In the entries that follow, find every line containing "left" and copy it.

(Stored data entries)
┏━━
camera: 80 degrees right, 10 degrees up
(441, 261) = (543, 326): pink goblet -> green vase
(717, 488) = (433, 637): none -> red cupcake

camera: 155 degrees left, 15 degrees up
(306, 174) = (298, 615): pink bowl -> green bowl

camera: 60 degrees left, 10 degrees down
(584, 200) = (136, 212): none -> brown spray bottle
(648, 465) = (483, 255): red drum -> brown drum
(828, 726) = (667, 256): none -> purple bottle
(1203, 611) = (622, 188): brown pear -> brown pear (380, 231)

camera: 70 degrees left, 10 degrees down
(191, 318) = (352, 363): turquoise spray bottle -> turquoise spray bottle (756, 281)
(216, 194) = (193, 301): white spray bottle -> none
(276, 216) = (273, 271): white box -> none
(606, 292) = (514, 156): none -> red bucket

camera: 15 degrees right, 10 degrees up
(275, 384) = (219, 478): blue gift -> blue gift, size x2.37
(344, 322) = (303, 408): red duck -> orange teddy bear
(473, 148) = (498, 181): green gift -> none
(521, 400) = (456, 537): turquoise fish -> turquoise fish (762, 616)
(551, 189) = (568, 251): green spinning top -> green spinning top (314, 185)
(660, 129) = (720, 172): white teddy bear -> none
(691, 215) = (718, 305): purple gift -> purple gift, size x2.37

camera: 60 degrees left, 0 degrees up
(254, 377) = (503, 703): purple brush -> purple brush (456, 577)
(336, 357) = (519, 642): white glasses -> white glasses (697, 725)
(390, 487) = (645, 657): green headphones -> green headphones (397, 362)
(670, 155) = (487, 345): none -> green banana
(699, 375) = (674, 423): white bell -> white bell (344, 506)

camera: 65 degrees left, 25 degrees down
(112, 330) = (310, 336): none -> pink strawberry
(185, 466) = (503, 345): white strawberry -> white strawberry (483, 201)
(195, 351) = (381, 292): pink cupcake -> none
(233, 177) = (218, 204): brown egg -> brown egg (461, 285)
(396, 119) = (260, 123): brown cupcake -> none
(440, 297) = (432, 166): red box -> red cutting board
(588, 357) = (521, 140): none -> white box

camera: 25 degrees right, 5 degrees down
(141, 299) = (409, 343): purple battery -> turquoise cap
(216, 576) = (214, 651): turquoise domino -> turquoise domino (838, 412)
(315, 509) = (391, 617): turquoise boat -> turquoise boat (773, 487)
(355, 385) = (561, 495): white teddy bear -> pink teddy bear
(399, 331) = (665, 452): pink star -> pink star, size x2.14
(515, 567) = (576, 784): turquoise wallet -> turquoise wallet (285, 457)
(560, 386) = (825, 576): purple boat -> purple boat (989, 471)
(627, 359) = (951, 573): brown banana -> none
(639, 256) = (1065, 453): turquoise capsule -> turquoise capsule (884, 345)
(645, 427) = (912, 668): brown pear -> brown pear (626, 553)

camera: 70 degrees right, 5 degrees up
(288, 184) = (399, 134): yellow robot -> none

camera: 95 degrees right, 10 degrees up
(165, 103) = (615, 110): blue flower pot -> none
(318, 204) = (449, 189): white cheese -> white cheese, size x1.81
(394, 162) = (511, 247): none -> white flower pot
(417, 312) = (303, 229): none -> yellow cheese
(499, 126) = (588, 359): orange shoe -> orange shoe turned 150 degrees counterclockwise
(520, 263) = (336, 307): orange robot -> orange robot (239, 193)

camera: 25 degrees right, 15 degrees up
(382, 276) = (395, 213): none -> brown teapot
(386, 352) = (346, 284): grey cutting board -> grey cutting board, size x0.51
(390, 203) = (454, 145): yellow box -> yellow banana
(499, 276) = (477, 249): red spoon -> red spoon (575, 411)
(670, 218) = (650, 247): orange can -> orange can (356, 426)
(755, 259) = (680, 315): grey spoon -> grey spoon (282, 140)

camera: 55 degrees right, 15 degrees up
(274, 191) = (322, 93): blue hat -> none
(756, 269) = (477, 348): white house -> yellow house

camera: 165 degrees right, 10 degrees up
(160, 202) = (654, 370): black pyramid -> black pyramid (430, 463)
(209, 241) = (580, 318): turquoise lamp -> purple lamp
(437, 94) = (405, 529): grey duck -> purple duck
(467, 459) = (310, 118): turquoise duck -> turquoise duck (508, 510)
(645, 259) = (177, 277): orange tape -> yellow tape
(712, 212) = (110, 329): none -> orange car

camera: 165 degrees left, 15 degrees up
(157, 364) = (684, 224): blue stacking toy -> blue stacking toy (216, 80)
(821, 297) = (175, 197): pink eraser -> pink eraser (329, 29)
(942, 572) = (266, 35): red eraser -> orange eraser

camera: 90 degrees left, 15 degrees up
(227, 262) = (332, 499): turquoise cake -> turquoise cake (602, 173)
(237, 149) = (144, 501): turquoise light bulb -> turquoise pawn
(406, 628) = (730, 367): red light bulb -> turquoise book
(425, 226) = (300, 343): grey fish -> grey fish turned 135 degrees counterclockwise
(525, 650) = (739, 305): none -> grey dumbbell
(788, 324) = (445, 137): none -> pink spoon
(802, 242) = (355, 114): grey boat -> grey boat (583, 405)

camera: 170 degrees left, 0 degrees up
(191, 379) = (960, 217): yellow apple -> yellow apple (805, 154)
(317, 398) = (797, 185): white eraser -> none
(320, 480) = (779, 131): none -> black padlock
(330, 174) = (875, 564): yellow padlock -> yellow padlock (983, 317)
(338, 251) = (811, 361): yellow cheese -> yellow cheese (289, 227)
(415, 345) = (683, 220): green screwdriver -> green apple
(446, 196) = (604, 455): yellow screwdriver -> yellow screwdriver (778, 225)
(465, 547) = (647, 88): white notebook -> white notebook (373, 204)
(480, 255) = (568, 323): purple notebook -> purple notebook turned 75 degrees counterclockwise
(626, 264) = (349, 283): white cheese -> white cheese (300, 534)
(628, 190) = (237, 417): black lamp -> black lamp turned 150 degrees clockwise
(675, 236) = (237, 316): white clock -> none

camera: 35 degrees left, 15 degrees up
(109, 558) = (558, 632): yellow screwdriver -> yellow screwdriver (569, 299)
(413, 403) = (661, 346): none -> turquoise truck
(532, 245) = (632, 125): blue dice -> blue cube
┗━━
### EXERCISE RESPONSE
camera: 155 degrees left, 15 degrees up
camera: 60 degrees left, 10 degrees down
camera: 70 degrees left, 10 degrees down
camera: 60 degrees left, 0 degrees up
camera: 65 degrees left, 25 degrees down
camera: 165 degrees left, 15 degrees up
camera: 90 degrees left, 15 degrees up
camera: 170 degrees left, 0 degrees up
camera: 35 degrees left, 15 degrees up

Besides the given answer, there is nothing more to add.